Stored data:

┄┄┄┄┄┄┄┄┄┄┄┄┄┄┄┄┄┄┄┄

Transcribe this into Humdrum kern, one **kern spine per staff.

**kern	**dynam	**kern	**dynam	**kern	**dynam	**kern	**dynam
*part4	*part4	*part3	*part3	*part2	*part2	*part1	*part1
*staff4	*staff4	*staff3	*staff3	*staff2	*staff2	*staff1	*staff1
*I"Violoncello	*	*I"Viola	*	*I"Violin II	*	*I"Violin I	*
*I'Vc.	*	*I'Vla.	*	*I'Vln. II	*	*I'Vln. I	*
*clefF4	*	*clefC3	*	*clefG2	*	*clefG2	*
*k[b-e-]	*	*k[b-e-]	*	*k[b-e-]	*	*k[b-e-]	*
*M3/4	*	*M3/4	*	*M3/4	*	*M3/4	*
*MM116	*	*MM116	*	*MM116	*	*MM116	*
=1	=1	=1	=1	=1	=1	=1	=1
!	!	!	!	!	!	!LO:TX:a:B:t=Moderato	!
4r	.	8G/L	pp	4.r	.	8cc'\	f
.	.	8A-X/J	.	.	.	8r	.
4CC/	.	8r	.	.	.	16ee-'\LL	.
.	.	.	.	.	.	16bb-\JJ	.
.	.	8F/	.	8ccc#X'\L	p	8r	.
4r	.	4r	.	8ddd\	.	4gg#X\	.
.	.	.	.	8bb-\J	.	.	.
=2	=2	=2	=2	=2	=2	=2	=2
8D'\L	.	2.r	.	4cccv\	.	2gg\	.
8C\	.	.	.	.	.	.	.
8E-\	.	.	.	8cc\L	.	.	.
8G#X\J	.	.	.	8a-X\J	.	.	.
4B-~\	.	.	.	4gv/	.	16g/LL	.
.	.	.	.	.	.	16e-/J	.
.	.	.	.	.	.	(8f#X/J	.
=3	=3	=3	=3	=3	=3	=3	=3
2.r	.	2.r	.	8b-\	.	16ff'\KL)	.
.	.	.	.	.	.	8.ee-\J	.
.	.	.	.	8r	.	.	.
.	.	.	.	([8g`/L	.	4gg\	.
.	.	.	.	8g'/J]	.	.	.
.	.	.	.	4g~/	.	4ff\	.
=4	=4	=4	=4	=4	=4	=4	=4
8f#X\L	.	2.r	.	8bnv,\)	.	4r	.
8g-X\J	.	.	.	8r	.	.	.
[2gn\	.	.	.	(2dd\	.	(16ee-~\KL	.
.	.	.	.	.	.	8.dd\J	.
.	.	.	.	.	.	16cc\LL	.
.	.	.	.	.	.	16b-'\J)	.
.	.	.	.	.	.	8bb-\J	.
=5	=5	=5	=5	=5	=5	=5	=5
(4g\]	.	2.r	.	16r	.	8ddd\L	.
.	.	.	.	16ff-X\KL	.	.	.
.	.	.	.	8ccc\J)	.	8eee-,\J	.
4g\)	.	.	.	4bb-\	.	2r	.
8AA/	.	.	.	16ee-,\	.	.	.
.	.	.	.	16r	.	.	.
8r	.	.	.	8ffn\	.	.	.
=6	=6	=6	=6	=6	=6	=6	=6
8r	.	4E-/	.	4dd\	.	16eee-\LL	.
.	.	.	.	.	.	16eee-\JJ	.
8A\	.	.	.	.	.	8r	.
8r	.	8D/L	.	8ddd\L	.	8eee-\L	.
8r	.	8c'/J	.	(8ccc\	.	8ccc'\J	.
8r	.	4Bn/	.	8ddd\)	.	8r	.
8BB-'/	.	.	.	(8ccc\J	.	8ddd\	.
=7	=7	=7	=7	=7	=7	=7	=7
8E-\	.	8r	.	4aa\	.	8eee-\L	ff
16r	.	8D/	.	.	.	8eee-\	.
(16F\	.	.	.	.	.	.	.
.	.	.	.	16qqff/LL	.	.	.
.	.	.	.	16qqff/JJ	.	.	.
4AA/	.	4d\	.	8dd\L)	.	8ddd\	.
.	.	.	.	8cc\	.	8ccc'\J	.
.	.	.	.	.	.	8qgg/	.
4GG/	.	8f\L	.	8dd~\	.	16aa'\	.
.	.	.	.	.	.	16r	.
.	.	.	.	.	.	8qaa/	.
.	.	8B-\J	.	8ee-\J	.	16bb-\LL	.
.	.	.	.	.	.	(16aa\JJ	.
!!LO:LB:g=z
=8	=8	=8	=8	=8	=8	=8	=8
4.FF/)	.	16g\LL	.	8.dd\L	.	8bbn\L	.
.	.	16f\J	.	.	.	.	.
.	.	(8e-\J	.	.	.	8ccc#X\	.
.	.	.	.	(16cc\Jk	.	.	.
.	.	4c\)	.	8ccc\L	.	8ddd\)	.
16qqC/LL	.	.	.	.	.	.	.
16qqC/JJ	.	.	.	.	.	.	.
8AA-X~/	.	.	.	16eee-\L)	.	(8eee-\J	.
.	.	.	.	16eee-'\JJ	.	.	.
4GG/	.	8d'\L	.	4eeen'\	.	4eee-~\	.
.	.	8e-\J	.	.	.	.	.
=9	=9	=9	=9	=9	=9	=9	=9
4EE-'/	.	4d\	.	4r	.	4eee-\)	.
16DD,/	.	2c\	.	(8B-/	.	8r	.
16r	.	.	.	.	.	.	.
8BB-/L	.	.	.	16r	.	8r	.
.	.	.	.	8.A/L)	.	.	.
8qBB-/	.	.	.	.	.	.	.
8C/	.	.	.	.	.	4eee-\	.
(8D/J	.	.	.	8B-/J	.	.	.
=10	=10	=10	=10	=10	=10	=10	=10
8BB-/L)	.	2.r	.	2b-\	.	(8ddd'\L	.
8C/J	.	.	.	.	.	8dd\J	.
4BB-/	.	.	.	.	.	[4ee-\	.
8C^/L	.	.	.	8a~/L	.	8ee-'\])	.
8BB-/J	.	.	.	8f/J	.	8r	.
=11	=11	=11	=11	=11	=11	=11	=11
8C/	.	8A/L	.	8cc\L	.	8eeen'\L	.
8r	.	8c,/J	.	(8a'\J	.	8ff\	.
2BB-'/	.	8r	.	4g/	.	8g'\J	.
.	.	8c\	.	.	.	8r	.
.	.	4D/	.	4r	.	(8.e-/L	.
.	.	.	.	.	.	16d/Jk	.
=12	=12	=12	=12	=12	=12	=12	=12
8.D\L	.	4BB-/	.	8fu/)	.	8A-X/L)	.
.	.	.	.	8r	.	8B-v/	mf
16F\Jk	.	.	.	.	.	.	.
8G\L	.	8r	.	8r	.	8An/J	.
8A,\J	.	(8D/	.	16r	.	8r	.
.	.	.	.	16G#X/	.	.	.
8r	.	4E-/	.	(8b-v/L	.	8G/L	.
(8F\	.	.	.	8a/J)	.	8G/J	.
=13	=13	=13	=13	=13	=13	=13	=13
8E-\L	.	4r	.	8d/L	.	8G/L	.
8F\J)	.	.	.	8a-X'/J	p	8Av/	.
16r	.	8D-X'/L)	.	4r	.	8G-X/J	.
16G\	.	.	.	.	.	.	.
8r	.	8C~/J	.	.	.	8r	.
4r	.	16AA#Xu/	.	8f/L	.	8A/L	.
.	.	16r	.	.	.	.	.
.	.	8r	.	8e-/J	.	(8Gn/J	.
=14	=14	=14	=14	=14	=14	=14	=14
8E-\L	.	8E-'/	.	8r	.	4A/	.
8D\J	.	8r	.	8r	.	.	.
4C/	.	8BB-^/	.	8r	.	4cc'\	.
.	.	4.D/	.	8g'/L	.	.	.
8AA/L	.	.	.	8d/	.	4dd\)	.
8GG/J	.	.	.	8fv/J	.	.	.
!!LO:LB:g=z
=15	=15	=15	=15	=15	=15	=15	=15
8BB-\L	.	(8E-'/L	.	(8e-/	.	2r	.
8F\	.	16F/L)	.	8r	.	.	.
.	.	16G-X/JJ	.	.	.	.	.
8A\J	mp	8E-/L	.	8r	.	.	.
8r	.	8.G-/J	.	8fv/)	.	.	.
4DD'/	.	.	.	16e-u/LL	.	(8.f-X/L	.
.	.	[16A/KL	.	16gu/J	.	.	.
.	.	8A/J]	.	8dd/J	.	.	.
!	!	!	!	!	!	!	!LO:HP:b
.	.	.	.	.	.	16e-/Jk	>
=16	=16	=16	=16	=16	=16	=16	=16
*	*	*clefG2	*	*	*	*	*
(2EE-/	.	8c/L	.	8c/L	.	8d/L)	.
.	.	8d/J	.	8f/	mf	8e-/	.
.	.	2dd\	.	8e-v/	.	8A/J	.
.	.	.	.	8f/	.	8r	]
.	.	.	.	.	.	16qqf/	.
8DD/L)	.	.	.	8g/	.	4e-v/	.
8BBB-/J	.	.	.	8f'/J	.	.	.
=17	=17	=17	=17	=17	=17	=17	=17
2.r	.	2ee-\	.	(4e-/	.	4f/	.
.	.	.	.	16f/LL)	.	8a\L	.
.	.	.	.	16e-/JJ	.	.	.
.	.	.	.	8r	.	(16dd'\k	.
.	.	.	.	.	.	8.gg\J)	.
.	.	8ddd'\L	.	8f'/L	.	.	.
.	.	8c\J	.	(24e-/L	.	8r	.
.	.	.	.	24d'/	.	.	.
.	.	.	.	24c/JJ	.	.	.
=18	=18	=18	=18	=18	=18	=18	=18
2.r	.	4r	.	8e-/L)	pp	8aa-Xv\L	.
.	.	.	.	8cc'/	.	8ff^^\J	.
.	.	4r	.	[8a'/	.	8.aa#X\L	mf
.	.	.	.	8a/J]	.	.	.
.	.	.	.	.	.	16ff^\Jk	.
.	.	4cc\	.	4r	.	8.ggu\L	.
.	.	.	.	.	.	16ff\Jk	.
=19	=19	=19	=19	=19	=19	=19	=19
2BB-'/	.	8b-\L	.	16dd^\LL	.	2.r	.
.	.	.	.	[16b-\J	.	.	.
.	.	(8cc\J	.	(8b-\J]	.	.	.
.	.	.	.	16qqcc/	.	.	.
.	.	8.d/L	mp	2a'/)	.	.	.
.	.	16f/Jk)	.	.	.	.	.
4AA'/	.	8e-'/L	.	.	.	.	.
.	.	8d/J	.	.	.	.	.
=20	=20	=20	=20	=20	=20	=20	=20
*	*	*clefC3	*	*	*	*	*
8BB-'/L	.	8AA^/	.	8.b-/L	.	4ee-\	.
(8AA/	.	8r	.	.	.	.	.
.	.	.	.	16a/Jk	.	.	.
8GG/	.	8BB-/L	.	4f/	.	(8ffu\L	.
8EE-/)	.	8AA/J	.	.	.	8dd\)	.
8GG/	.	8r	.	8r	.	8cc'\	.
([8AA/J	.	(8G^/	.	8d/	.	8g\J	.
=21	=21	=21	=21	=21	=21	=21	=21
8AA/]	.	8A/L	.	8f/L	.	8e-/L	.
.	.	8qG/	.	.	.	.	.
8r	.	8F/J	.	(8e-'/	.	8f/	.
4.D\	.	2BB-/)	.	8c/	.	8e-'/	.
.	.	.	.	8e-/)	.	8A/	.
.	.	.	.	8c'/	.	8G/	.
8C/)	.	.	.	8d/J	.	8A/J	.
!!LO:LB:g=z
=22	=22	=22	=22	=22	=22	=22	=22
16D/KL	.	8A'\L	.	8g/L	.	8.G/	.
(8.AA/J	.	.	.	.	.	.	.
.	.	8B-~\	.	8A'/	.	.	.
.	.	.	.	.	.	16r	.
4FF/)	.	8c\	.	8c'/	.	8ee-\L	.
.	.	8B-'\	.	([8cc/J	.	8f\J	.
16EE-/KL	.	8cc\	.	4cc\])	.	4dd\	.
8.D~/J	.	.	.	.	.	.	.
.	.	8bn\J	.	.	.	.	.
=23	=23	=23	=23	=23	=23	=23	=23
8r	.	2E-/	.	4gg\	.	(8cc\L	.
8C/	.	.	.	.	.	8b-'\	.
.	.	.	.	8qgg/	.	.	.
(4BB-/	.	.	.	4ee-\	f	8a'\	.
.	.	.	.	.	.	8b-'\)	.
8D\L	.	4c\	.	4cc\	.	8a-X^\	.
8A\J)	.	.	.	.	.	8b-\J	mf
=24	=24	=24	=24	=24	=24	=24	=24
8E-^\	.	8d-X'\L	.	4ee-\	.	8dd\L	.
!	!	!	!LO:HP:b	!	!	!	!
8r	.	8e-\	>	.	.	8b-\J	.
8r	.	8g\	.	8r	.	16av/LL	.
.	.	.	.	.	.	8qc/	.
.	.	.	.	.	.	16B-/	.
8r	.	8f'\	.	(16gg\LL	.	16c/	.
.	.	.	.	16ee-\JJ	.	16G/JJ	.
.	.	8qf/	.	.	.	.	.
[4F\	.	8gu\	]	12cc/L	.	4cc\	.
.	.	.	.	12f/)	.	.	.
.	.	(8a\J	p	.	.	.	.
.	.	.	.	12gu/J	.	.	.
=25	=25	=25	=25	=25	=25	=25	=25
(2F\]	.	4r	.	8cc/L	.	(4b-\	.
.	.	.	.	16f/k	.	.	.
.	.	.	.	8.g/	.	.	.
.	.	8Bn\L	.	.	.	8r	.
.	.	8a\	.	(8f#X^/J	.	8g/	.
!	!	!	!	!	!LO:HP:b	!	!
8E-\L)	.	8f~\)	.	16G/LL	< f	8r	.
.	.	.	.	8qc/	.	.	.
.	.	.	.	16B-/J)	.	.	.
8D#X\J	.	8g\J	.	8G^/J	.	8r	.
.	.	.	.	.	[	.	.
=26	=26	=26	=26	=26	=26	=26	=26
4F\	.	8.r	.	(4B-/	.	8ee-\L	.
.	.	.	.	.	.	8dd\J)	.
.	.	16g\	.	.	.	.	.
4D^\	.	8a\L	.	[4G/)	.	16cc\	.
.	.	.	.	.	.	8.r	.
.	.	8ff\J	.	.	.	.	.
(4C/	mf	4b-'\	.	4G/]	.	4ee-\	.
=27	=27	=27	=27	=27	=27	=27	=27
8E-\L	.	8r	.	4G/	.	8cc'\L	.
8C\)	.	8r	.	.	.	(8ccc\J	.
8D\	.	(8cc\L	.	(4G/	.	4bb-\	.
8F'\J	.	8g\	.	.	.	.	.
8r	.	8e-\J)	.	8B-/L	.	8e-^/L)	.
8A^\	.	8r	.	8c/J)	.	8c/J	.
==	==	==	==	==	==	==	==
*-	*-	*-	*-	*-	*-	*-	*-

┄┄┄┄┄┄┄┄┄┄┄┄┄┄┄┄┄┄┄┄

▸ **Challenge**
How many lines in the items contain the string "kern"? Case counts. Reply with the number alone.

▸ **Output below**
2